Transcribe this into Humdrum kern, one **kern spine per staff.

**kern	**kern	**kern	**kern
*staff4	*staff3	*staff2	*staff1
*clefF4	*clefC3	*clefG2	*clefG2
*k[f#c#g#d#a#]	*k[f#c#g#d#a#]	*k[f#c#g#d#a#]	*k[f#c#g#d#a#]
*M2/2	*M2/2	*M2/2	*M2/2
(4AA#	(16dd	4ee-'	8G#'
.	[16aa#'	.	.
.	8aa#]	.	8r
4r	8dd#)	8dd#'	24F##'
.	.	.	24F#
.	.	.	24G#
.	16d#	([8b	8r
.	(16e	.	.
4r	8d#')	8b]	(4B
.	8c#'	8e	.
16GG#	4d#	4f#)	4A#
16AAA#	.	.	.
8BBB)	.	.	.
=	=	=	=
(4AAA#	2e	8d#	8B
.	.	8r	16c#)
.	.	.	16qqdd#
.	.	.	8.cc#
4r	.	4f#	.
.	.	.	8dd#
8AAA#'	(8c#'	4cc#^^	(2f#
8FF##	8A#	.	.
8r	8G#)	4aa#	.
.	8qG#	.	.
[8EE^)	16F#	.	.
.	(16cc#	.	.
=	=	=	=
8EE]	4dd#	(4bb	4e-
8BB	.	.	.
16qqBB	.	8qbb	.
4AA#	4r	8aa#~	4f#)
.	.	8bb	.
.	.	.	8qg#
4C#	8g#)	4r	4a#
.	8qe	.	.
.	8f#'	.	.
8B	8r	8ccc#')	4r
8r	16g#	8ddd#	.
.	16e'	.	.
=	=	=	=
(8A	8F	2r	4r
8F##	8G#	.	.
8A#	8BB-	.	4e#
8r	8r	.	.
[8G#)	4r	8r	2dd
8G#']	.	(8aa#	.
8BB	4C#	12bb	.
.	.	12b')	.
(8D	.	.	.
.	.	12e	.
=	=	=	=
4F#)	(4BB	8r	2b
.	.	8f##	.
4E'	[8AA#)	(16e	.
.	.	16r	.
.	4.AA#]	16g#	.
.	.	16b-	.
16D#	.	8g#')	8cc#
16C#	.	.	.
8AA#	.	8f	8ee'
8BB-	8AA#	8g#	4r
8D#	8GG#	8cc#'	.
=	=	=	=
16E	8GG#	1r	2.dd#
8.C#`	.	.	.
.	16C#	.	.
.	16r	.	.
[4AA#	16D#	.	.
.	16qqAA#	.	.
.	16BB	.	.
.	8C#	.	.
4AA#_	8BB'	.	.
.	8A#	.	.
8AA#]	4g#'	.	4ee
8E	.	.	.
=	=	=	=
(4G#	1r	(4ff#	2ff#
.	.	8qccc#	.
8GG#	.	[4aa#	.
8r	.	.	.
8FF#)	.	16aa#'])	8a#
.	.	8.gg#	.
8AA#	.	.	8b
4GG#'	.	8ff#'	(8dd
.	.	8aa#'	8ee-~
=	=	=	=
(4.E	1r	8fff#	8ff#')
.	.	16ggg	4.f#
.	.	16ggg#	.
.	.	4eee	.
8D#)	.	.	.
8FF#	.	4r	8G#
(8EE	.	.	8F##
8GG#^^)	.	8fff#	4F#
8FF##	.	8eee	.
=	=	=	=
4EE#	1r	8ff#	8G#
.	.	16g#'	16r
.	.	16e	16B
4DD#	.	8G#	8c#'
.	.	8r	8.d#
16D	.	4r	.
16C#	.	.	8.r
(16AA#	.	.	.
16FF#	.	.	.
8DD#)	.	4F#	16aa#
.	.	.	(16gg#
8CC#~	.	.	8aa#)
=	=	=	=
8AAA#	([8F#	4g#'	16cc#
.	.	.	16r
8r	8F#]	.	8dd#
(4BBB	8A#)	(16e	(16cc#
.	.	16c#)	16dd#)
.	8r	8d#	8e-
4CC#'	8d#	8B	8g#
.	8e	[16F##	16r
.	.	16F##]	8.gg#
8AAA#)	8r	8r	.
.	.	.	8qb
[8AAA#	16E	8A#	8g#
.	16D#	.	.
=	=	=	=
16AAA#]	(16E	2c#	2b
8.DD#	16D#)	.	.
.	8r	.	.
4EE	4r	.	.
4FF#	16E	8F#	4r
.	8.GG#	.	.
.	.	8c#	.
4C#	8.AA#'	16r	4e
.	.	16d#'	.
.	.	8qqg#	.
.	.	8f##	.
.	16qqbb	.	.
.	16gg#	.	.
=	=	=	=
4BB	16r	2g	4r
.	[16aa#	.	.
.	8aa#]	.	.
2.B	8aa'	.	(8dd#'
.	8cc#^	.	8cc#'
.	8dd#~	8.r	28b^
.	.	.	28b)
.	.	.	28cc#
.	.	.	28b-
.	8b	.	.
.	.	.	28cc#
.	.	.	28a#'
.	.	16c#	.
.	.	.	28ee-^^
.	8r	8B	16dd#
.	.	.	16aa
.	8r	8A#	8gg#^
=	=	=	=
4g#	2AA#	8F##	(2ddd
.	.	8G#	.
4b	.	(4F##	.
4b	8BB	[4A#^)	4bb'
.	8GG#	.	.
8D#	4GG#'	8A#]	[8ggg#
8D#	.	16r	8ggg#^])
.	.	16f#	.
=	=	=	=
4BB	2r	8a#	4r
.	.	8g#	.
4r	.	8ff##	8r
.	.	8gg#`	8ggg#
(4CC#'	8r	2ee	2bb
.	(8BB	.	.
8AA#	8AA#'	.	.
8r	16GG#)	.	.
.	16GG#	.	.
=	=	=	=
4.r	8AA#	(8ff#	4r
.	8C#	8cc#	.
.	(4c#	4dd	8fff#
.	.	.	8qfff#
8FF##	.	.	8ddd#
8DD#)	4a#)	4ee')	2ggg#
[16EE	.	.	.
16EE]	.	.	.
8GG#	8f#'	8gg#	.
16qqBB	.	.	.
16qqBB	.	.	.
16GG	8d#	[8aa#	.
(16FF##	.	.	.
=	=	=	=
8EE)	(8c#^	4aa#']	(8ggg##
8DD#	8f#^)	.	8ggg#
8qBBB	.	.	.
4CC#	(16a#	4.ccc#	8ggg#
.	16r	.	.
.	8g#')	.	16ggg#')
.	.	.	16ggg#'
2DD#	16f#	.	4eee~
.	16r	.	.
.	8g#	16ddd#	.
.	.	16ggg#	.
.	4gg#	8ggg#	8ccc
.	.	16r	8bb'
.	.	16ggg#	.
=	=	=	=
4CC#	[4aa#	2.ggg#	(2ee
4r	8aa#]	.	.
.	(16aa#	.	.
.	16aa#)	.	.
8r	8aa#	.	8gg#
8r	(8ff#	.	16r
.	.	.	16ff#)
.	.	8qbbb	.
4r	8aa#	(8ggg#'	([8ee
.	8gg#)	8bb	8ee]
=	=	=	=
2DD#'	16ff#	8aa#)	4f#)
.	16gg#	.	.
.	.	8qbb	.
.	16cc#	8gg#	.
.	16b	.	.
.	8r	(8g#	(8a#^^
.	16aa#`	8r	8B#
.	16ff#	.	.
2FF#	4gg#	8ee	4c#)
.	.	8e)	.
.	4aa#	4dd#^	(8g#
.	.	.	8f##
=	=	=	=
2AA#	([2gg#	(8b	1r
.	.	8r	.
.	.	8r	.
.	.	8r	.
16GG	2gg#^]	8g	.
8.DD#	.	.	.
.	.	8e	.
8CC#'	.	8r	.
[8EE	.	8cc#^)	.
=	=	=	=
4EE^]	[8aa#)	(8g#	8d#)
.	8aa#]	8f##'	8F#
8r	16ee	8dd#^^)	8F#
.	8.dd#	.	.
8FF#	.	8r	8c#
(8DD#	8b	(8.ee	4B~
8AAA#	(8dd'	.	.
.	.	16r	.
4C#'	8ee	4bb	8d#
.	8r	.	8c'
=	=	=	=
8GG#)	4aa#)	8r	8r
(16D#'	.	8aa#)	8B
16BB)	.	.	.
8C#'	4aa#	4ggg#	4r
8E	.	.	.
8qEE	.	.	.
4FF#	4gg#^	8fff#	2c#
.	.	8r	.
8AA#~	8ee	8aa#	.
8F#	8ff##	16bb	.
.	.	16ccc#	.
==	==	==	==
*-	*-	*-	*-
::::::::::
YOUR OBJECTIVE:
List every line in the entries above that contains the string "kern", copying each line in full.

ANSWER BELOW:
Transcribe this into Humdrum kern, one **kern spine per staff.
**kern	**kern	**kern	**kern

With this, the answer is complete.